Down to the last line, repeat the data below exactly.

**Entries provided:**
★ ★ ★ ★

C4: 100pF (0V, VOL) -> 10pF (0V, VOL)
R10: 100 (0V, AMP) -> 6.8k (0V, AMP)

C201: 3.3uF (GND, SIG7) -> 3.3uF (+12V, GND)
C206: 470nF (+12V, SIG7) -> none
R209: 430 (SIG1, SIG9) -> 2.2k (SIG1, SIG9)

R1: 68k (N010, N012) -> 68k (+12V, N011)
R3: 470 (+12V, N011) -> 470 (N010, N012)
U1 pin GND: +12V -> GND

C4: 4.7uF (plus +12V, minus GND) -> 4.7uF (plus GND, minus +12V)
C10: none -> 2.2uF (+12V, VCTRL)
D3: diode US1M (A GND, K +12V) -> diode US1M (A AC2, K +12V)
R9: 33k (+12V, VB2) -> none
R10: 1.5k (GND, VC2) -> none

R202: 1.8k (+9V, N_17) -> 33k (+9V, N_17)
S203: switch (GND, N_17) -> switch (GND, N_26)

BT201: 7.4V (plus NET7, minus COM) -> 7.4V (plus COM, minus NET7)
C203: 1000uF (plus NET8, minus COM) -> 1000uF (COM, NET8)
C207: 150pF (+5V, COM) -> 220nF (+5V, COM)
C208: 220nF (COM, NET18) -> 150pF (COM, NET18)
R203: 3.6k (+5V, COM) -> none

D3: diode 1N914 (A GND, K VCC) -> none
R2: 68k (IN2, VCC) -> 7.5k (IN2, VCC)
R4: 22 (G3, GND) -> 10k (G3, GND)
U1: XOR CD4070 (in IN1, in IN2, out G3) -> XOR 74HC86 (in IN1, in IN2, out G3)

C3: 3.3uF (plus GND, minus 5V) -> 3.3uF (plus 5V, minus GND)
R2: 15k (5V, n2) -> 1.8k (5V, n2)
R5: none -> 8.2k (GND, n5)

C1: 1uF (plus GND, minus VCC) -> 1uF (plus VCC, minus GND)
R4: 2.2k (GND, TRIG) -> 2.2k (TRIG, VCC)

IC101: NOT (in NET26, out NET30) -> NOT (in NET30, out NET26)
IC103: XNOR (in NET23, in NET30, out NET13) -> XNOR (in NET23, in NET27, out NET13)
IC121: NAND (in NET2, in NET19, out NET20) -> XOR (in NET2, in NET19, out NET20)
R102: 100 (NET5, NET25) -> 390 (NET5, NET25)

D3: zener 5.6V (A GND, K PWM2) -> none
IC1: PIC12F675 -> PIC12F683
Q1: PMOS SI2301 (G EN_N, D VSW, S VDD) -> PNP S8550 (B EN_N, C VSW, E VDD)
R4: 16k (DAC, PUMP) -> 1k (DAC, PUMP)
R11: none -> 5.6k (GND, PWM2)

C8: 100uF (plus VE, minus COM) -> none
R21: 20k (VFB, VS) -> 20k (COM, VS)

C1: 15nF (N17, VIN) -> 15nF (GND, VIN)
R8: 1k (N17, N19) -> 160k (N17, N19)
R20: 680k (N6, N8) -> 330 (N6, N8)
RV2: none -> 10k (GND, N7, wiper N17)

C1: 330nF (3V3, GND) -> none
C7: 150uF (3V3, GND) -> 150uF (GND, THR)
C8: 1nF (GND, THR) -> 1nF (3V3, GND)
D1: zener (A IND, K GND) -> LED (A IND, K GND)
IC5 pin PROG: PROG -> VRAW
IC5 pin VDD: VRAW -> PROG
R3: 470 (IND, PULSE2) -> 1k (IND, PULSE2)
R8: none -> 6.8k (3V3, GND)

★ ★ ★ ★

**Answer section:**
C4: 100pF (0V, VOL) -> 10pF (0V, VOL)
R10: 100 (0V, AMP) -> 6.8k (0V, AMP)

C201: 3.3uF (GND, SIG7) -> 3.3uF (+12V, GND)
C206: 470nF (+12V, SIG7) -> none
R209: 430 (SIG1, SIG9) -> 2.2k (SIG1, SIG9)

R1: 68k (N010, N012) -> 68k (+12V, N011)
R3: 470 (+12V, N011) -> 470 (N010, N012)
U1 pin GND: +12V -> GND

C4: 4.7uF (plus +12V, minus GND) -> 4.7uF (plus GND, minus +12V)
C10: none -> 2.2uF (+12V, VCTRL)
D3: diode US1M (A GND, K +12V) -> diode US1M (A AC2, K +12V)
R9: 33k (+12V, VB2) -> none
R10: 1.5k (GND, VC2) -> none

R202: 1.8k (+9V, N_17) -> 33k (+9V, N_17)
S203: switch (GND, N_17) -> switch (GND, N_26)

BT201: 7.4V (plus NET7, minus COM) -> 7.4V (plus COM, minus NET7)
C203: 1000uF (plus NET8, minus COM) -> 1000uF (COM, NET8)
C207: 150pF (+5V, COM) -> 220nF (+5V, COM)
C208: 220nF (COM, NET18) -> 150pF (COM, NET18)
R203: 3.6k (+5V, COM) -> none

D3: diode 1N914 (A GND, K VCC) -> none
R2: 68k (IN2, VCC) -> 7.5k (IN2, VCC)
R4: 22 (G3, GND) -> 10k (G3, GND)
U1: XOR CD4070 (in IN1, in IN2, out G3) -> XOR 74HC86 (in IN1, in IN2, out G3)

C3: 3.3uF (plus GND, minus 5V) -> 3.3uF (plus 5V, minus GND)
R2: 15k (5V, n2) -> 1.8k (5V, n2)
R5: none -> 8.2k (GND, n5)

C1: 1uF (plus GND, minus VCC) -> 1uF (plus VCC, minus GND)
R4: 2.2k (GND, TRIG) -> 2.2k (TRIG, VCC)

IC101: NOT (in NET26, out NET30) -> NOT (in NET30, out NET26)
IC103: XNOR (in NET23, in NET30, out NET13) -> XNOR (in NET23, in NET27, out NET13)
IC121: NAND (in NET2, in NET19, out NET20) -> XOR (in NET2, in NET19, out NET20)
R102: 100 (NET5, NET25) -> 390 (NET5, NET25)

D3: zener 5.6V (A GND, K PWM2) -> none
IC1: PIC12F675 -> PIC12F683
Q1: PMOS SI2301 (G EN_N, D VSW, S VDD) -> PNP S8550 (B EN_N, C VSW, E VDD)
R4: 16k (DAC, PUMP) -> 1k (DAC, PUMP)
R11: none -> 5.6k (GND, PWM2)

C8: 100uF (plus VE, minus COM) -> none
R21: 20k (VFB, VS) -> 20k (COM, VS)

C1: 15nF (N17, VIN) -> 15nF (GND, VIN)
R8: 1k (N17, N19) -> 160k (N17, N19)
R20: 680k (N6, N8) -> 330 (N6, N8)
RV2: none -> 10k (GND, N7, wiper N17)

C1: 330nF (3V3, GND) -> none
C7: 150uF (3V3, GND) -> 150uF (GND, THR)
C8: 1nF (GND, THR) -> 1nF (3V3, GND)
D1: zener (A IND, K GND) -> LED (A IND, K GND)
IC5 pin PROG: PROG -> VRAW
IC5 pin VDD: VRAW -> PROG
R3: 470 (IND, PULSE2) -> 1k (IND, PULSE2)
R8: none -> 6.8k (3V3, GND)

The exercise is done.